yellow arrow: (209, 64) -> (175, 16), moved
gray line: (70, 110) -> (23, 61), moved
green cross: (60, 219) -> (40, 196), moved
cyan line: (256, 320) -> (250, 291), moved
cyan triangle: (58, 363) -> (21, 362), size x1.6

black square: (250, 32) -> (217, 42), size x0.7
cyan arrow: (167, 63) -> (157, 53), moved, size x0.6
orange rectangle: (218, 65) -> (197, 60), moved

....

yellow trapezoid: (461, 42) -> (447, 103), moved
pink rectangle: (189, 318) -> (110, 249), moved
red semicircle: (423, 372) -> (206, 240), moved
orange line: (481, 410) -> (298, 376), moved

....

From the entries above, return exactly the line containing "red semicircle: (423, 372)", the line containing "orange line: (481, 410) -> (298, 376), moved", and all lines between, and nothing else.

OUTPUT OF THE EXERCISE:
red semicircle: (423, 372) -> (206, 240), moved
orange line: (481, 410) -> (298, 376), moved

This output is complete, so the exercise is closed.